What the task requires. Repeat precisely the line in which "black traffic cone: 4 -> 2" occurs and all lines that follow it in the entries below. Pictures must be omitted.

** Records provided follows **

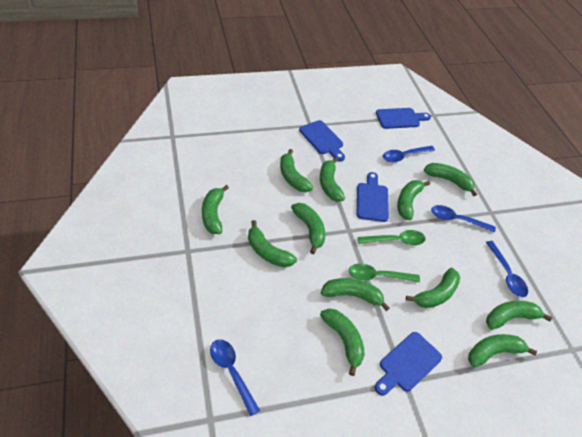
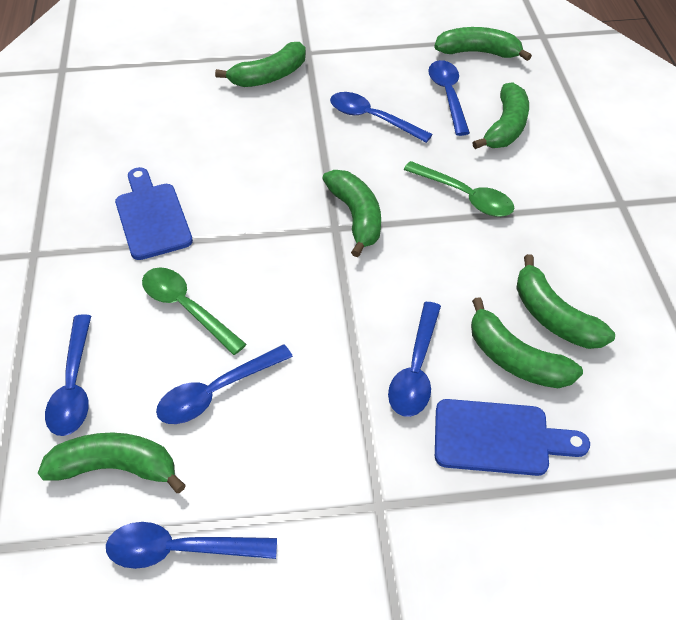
blue cutting board: 4 -> 2
blue spoon: 4 -> 6
green banana: 12 -> 7

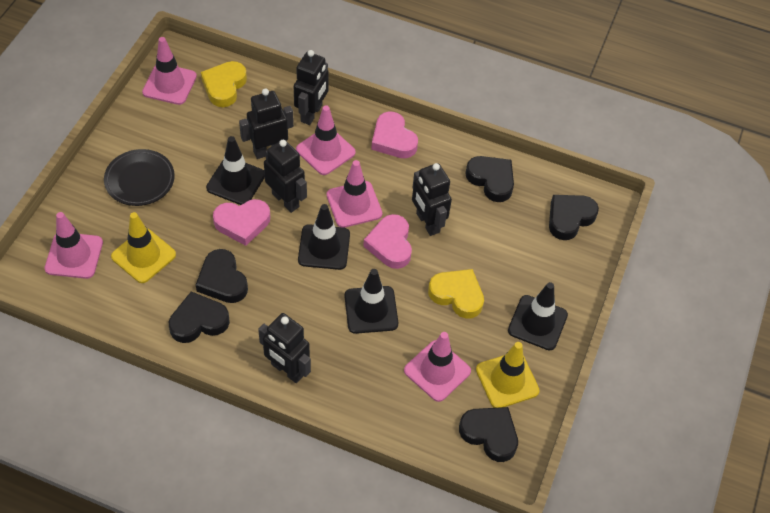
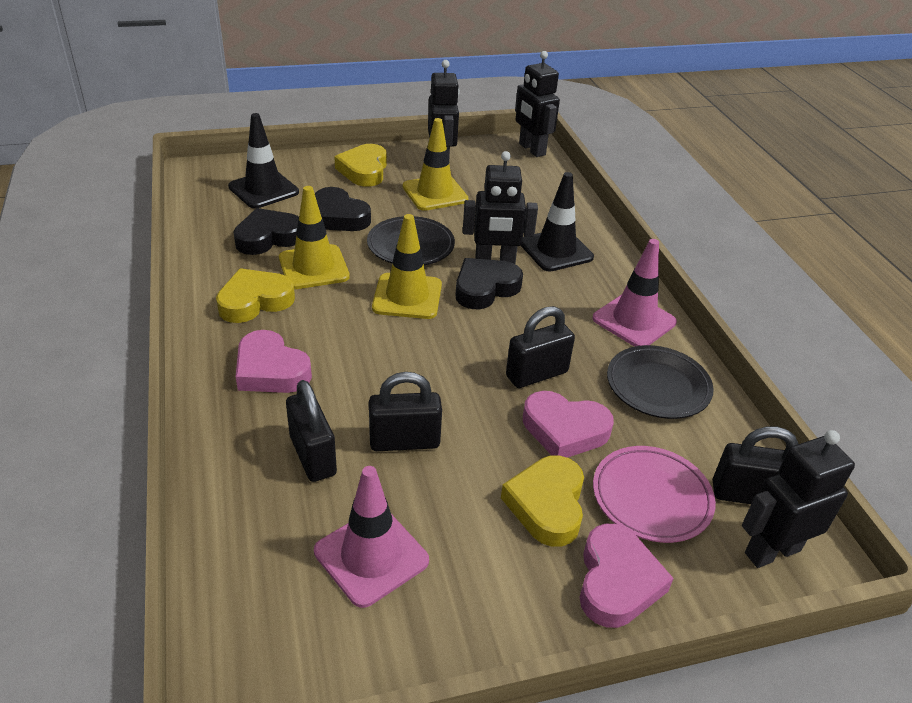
black heart: 5 -> 3
black padlock: 0 -> 4
black plate: 1 -> 2
black robot: 5 -> 4
black traffic cone: 4 -> 2
pink plate: 0 -> 1
pink traffic cone: 5 -> 2
yellow heart: 2 -> 3
yellow traffic cone: 2 -> 3

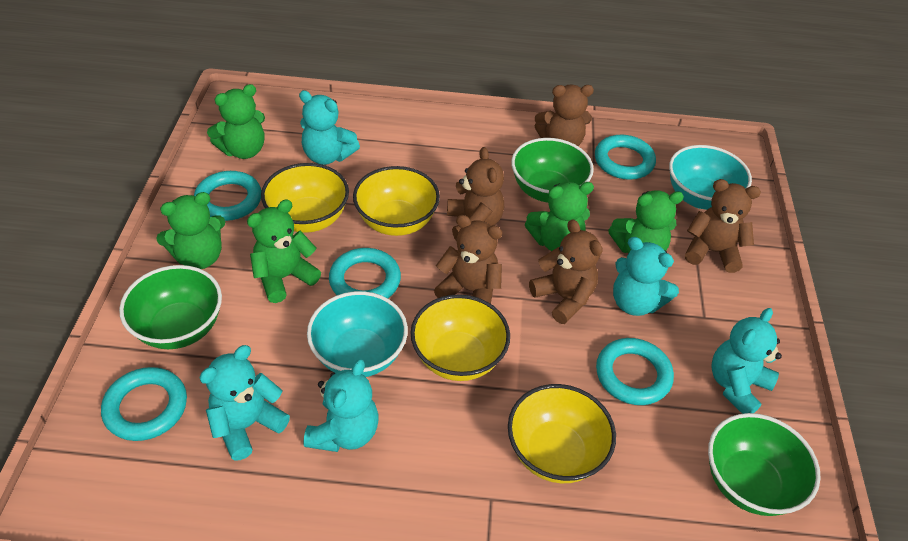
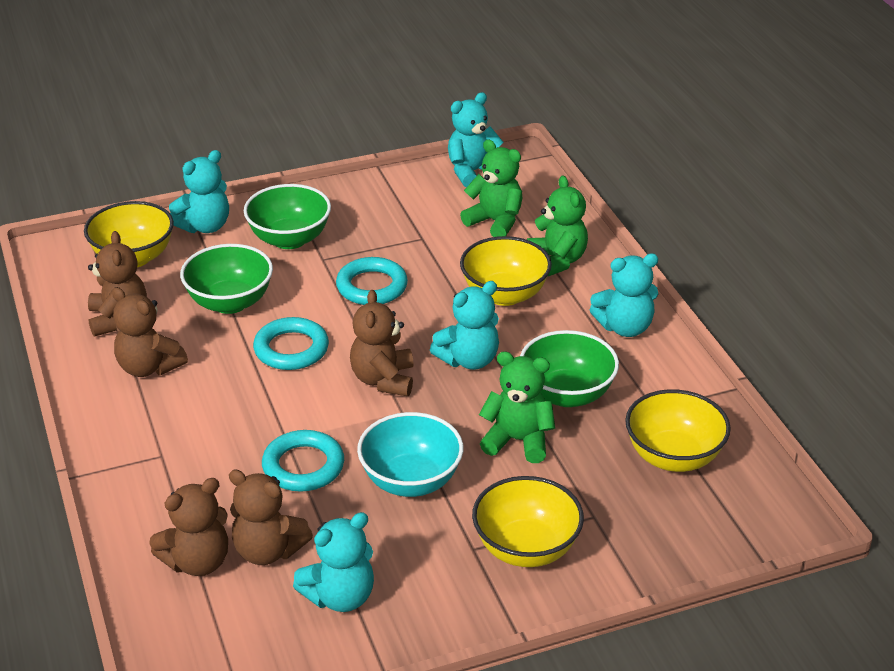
green teddy bear: 5 -> 3
turquoise bowl: 2 -> 1
turquoise ring: 5 -> 3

** End of Records provided **

Output.
black traffic cone: 4 -> 2
pink plate: 0 -> 1
pink traffic cone: 5 -> 2
yellow heart: 2 -> 3
yellow traffic cone: 2 -> 3

green teddy bear: 5 -> 3
turquoise bowl: 2 -> 1
turquoise ring: 5 -> 3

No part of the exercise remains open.